What you will do: What is needed is an exact copy of all the records.

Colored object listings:
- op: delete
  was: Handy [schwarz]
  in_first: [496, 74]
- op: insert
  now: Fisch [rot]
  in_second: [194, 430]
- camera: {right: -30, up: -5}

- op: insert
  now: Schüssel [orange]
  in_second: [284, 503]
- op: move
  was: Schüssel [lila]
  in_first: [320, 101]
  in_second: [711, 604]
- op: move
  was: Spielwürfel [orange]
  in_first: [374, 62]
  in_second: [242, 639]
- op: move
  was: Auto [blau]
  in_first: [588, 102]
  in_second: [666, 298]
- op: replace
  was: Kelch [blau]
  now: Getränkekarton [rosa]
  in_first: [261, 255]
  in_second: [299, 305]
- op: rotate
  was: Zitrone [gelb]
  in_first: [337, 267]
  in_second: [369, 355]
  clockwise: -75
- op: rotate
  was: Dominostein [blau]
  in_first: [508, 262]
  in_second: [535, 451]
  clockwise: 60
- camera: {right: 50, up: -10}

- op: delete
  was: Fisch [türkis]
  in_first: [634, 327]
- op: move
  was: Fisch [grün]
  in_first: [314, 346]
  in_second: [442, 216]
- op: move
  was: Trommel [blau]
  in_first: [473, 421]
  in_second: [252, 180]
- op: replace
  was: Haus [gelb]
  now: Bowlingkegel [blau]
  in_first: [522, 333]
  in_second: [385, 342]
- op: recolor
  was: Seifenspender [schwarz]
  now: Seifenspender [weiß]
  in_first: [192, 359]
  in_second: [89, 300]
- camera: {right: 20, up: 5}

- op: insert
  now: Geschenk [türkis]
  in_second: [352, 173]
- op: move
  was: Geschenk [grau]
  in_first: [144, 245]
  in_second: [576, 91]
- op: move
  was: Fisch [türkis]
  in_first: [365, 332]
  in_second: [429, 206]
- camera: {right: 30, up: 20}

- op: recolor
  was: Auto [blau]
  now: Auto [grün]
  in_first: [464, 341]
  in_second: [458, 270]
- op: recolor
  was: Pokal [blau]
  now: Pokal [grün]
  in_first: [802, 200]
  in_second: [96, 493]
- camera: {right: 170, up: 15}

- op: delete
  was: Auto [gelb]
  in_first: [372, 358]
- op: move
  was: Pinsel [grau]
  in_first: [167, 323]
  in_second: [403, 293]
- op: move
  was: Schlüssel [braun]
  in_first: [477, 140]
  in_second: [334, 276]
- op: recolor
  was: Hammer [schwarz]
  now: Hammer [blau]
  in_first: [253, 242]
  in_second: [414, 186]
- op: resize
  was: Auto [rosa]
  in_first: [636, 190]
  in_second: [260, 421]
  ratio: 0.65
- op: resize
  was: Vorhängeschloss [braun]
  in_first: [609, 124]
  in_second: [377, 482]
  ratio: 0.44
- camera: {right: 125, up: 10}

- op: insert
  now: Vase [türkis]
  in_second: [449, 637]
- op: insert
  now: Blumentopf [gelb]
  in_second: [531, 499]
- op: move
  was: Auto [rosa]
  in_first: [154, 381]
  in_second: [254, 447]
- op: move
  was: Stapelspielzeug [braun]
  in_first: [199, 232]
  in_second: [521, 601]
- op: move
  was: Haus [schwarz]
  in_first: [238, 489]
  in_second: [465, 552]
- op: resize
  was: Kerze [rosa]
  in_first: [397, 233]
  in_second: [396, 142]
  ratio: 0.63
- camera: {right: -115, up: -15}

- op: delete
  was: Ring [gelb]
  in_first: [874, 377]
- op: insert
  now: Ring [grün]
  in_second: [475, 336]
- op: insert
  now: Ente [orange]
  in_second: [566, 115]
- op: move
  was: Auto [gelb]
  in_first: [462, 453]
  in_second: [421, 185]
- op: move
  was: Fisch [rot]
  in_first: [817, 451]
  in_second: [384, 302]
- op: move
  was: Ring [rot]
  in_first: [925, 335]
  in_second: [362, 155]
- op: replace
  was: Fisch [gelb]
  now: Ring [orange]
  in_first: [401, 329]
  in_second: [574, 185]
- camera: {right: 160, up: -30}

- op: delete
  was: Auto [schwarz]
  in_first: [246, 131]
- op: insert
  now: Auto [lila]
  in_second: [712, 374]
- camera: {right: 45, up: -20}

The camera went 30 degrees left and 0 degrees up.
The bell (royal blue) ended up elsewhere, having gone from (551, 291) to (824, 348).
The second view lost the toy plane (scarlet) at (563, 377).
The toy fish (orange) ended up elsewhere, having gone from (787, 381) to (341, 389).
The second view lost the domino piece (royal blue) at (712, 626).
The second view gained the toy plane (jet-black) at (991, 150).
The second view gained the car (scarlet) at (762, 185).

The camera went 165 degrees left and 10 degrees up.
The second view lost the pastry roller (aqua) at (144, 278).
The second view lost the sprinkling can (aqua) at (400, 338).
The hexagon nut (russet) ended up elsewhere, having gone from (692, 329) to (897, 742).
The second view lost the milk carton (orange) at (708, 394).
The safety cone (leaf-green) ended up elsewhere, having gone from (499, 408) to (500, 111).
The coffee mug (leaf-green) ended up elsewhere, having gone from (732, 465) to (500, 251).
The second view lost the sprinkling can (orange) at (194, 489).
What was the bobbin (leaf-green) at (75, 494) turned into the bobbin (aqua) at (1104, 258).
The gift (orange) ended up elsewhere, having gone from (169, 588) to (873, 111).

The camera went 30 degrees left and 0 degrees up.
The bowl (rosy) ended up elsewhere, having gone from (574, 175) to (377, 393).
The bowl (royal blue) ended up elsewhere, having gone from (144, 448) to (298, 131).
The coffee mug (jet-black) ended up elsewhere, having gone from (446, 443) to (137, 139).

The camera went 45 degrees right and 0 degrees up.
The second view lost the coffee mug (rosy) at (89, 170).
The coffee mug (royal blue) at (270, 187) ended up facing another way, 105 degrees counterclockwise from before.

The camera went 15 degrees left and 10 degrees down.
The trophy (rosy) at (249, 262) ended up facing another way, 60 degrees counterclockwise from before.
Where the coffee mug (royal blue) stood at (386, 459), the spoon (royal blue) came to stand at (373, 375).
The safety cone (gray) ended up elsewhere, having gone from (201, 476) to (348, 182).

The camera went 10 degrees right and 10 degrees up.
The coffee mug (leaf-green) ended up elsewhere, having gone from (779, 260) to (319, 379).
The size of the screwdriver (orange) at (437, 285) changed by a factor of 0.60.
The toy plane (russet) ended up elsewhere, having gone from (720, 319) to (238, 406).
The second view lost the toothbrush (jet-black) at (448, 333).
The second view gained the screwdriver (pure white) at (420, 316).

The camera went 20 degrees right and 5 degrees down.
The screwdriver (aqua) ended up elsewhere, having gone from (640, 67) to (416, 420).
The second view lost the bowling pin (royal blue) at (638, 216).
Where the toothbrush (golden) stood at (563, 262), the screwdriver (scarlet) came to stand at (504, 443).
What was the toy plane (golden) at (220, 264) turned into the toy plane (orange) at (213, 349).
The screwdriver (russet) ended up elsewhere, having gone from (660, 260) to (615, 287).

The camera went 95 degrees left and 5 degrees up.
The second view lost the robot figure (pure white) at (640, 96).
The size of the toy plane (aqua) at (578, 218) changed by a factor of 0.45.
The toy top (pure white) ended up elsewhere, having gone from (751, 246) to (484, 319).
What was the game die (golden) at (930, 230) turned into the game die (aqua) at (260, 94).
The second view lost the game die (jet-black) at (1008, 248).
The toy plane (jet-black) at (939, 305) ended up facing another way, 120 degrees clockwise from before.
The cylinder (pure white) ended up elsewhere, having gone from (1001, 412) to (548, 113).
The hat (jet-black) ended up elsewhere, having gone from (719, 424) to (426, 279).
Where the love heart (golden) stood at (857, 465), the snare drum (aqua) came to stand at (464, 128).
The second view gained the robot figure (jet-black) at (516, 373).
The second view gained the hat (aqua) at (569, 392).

Task result:
- op: delete
  was: Handy [schwarz]
  in_first: [496, 74]
- op: insert
  now: Fisch [rot]
  in_second: [194, 430]
- camera: {right: -30, up: -5}

- op: insert
  now: Schüssel [orange]
  in_second: [284, 503]
- op: move
  was: Schüssel [lila]
  in_first: [320, 101]
  in_second: [711, 604]
- op: move
  was: Spielwürfel [orange]
  in_first: [374, 62]
  in_second: [242, 639]
- op: move
  was: Auto [blau]
  in_first: [588, 102]
  in_second: [666, 298]
- op: replace
  was: Kelch [blau]
  now: Getränkekarton [rosa]
  in_first: [261, 255]
  in_second: [299, 305]
- op: rotate
  was: Zitrone [gelb]
  in_first: [337, 267]
  in_second: [369, 355]
  clockwise: -75
- op: rotate
  was: Dominostein [blau]
  in_first: [508, 262]
  in_second: [535, 451]
  clockwise: 60
- camera: {right: 50, up: -10}

- op: delete
  was: Fisch [türkis]
  in_first: [634, 327]
- op: move
  was: Fisch [grün]
  in_first: [314, 346]
  in_second: [442, 216]
- op: move
  was: Trommel [blau]
  in_first: [473, 421]
  in_second: [252, 180]
- op: replace
  was: Haus [gelb]
  now: Bowlingkegel [blau]
  in_first: [522, 333]
  in_second: [385, 342]
- op: recolor
  was: Seifenspender [schwarz]
  now: Seifenspender [weiß]
  in_first: [192, 359]
  in_second: [89, 300]
- camera: {right: 20, up: 5}

- op: insert
  now: Geschenk [türkis]
  in_second: [352, 173]
- op: move
  was: Geschenk [grau]
  in_first: [144, 245]
  in_second: [576, 91]
- op: move
  was: Fisch [türkis]
  in_first: [365, 332]
  in_second: [429, 206]
- camera: {right: 30, up: 20}

- op: recolor
  was: Auto [blau]
  now: Auto [grün]
  in_first: [464, 341]
  in_second: [458, 270]
- op: recolor
  was: Pokal [blau]
  now: Pokal [grün]
  in_first: [802, 200]
  in_second: [96, 493]
- camera: {right: 170, up: 15}

- op: delete
  was: Auto [gelb]
  in_first: [372, 358]
- op: move
  was: Pinsel [grau]
  in_first: [167, 323]
  in_second: [403, 293]
- op: move
  was: Schlüssel [braun]
  in_first: [477, 140]
  in_second: [334, 276]
- op: recolor
  was: Hammer [schwarz]
  now: Hammer [blau]
  in_first: [253, 242]
  in_second: [414, 186]
- op: resize
  was: Auto [rosa]
  in_first: [636, 190]
  in_second: [260, 421]
  ratio: 0.65
- op: resize
  was: Vorhängeschloss [braun]
  in_first: [609, 124]
  in_second: [377, 482]
  ratio: 0.44
- camera: {right: 125, up: 10}

- op: insert
  now: Vase [türkis]
  in_second: [449, 637]
- op: insert
  now: Blumentopf [gelb]
  in_second: [531, 499]
- op: move
  was: Auto [rosa]
  in_first: [154, 381]
  in_second: [254, 447]
- op: move
  was: Stapelspielzeug [braun]
  in_first: [199, 232]
  in_second: [521, 601]
- op: move
  was: Haus [schwarz]
  in_first: [238, 489]
  in_second: [465, 552]
- op: resize
  was: Kerze [rosa]
  in_first: [397, 233]
  in_second: [396, 142]
  ratio: 0.63
- camera: {right: -115, up: -15}

- op: delete
  was: Ring [gelb]
  in_first: [874, 377]
- op: insert
  now: Ring [grün]
  in_second: [475, 336]
- op: insert
  now: Ente [orange]
  in_second: [566, 115]
- op: move
  was: Auto [gelb]
  in_first: [462, 453]
  in_second: [421, 185]
- op: move
  was: Fisch [rot]
  in_first: [817, 451]
  in_second: [384, 302]
- op: move
  was: Ring [rot]
  in_first: [925, 335]
  in_second: [362, 155]
- op: replace
  was: Fisch [gelb]
  now: Ring [orange]
  in_first: [401, 329]
  in_second: [574, 185]
- camera: {right: 160, up: -30}

- op: delete
  was: Auto [schwarz]
  in_first: [246, 131]
- op: insert
  now: Auto [lila]
  in_second: [712, 374]
- camera: {right: 45, up: -20}

The camera went 30 degrees left and 0 degrees up.
The bell (royal blue) ended up elsewhere, having gone from (551, 291) to (824, 348).
The second view lost the toy plane (scarlet) at (563, 377).
The toy fish (orange) ended up elsewhere, having gone from (787, 381) to (341, 389).
The second view lost the domino piece (royal blue) at (712, 626).
The second view gained the toy plane (jet-black) at (991, 150).
The second view gained the car (scarlet) at (762, 185).

The camera went 165 degrees left and 10 degrees up.
The second view lost the pastry roller (aqua) at (144, 278).
The second view lost the sprinkling can (aqua) at (400, 338).
The hexagon nut (russet) ended up elsewhere, having gone from (692, 329) to (897, 742).
The second view lost the milk carton (orange) at (708, 394).
The safety cone (leaf-green) ended up elsewhere, having gone from (499, 408) to (500, 111).
The coffee mug (leaf-green) ended up elsewhere, having gone from (732, 465) to (500, 251).
The second view lost the sprinkling can (orange) at (194, 489).
What was the bobbin (leaf-green) at (75, 494) turned into the bobbin (aqua) at (1104, 258).
The gift (orange) ended up elsewhere, having gone from (169, 588) to (873, 111).

The camera went 30 degrees left and 0 degrees up.
The bowl (rosy) ended up elsewhere, having gone from (574, 175) to (377, 393).
The bowl (royal blue) ended up elsewhere, having gone from (144, 448) to (298, 131).
The coffee mug (jet-black) ended up elsewhere, having gone from (446, 443) to (137, 139).

The camera went 45 degrees right and 0 degrees up.
The second view lost the coffee mug (rosy) at (89, 170).
The coffee mug (royal blue) at (270, 187) ended up facing another way, 105 degrees counterclockwise from before.

The camera went 15 degrees left and 10 degrees down.
The trophy (rosy) at (249, 262) ended up facing another way, 60 degrees counterclockwise from before.
Where the coffee mug (royal blue) stood at (386, 459), the spoon (royal blue) came to stand at (373, 375).
The safety cone (gray) ended up elsewhere, having gone from (201, 476) to (348, 182).

The camera went 10 degrees right and 10 degrees up.
The coffee mug (leaf-green) ended up elsewhere, having gone from (779, 260) to (319, 379).
The size of the screwdriver (orange) at (437, 285) changed by a factor of 0.60.
The toy plane (russet) ended up elsewhere, having gone from (720, 319) to (238, 406).
The second view lost the toothbrush (jet-black) at (448, 333).
The second view gained the screwdriver (pure white) at (420, 316).

The camera went 20 degrees right and 5 degrees down.
The screwdriver (aqua) ended up elsewhere, having gone from (640, 67) to (416, 420).
The second view lost the bowling pin (royal blue) at (638, 216).
Where the toothbrush (golden) stood at (563, 262), the screwdriver (scarlet) came to stand at (504, 443).
What was the toy plane (golden) at (220, 264) turned into the toy plane (orange) at (213, 349).
The screwdriver (russet) ended up elsewhere, having gone from (660, 260) to (615, 287).

The camera went 95 degrees left and 5 degrees up.
The second view lost the robot figure (pure white) at (640, 96).
The size of the toy plane (aqua) at (578, 218) changed by a factor of 0.45.
The toy top (pure white) ended up elsewhere, having gone from (751, 246) to (484, 319).
What was the game die (golden) at (930, 230) turned into the game die (aqua) at (260, 94).
The second view lost the game die (jet-black) at (1008, 248).
The toy plane (jet-black) at (939, 305) ended up facing another way, 120 degrees clockwise from before.
The cylinder (pure white) ended up elsewhere, having gone from (1001, 412) to (548, 113).
The hat (jet-black) ended up elsewhere, having gone from (719, 424) to (426, 279).
Where the love heart (golden) stood at (857, 465), the snare drum (aqua) came to stand at (464, 128).
The second view gained the robot figure (jet-black) at (516, 373).
The second view gained the hat (aqua) at (569, 392).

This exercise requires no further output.